=== Begin Enclosure ===

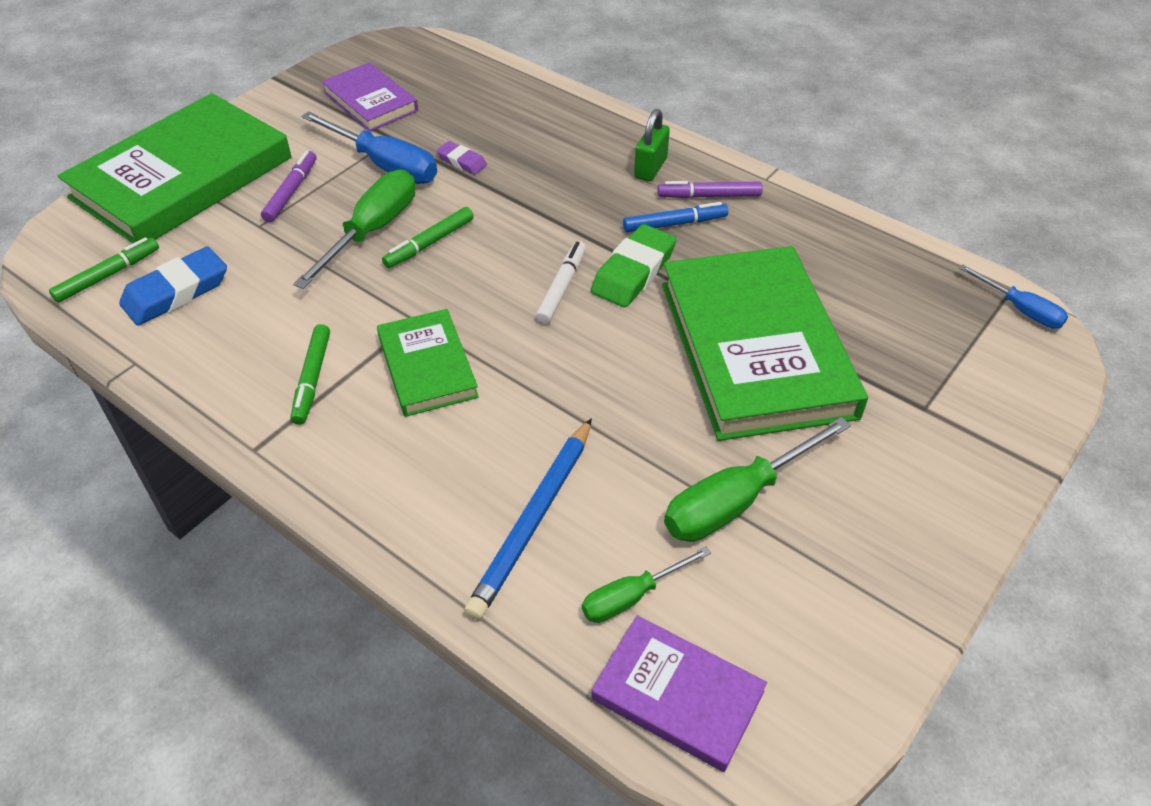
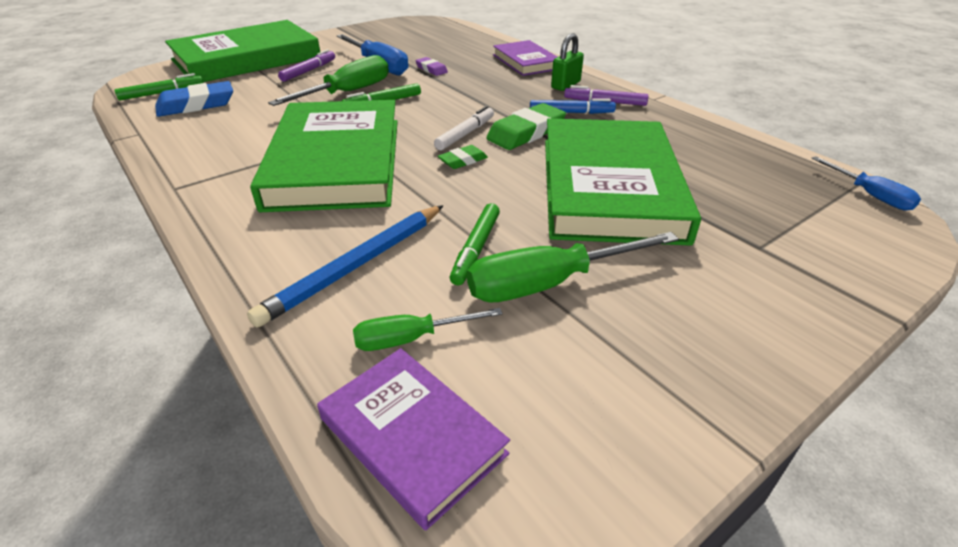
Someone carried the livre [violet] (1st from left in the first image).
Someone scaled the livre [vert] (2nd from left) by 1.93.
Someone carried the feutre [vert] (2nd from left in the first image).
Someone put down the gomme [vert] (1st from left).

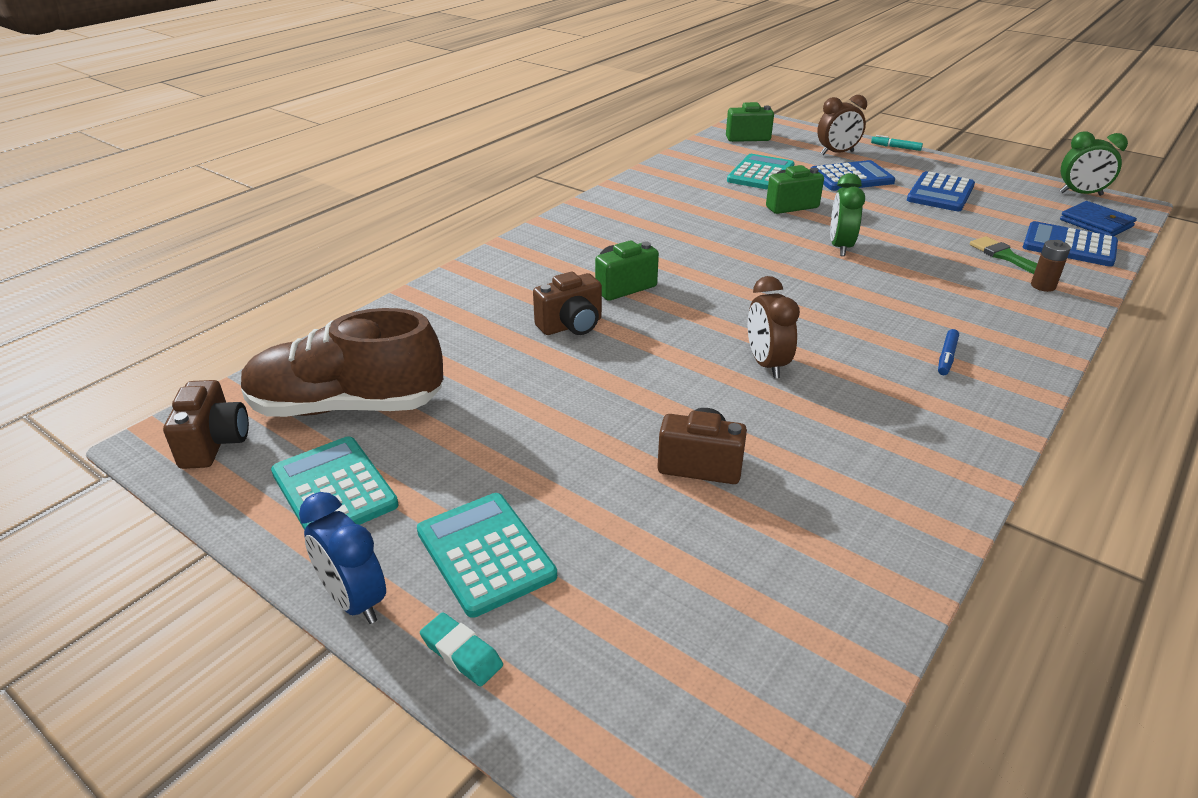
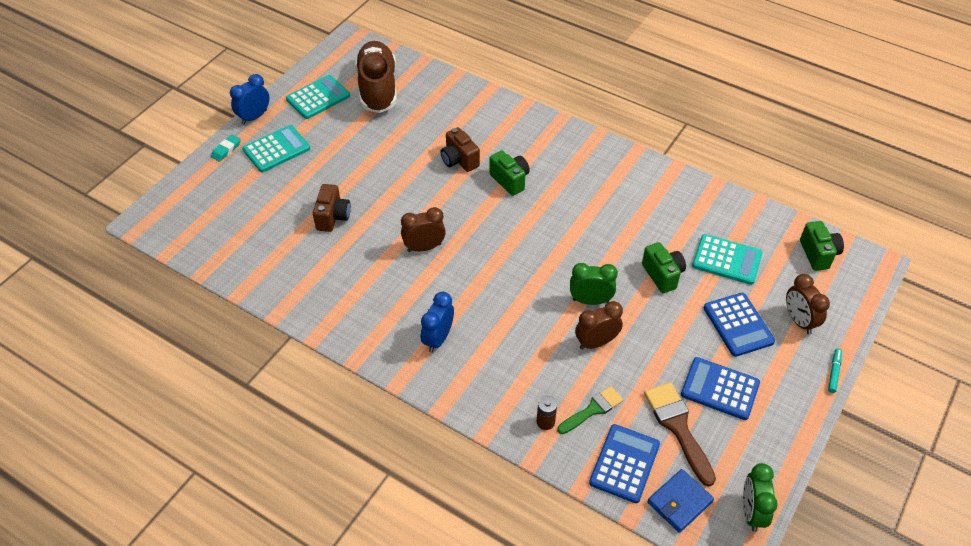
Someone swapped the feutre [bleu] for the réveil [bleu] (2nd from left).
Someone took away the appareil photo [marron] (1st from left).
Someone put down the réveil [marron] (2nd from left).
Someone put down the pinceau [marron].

=== End Enclosure ===

- _Required work_:
Lines starting at the one with "Someone scaled the" and ending at the last line of the entries above must be restated word for word, with pictures omitted.

- _Finished exercise_:
Someone scaled the livre [vert] (2nd from left) by 1.93.
Someone carried the feutre [vert] (2nd from left in the first image).
Someone put down the gomme [vert] (1st from left).

Someone swapped the feutre [bleu] for the réveil [bleu] (2nd from left).
Someone took away the appareil photo [marron] (1st from left).
Someone put down the réveil [marron] (2nd from left).
Someone put down the pinceau [marron].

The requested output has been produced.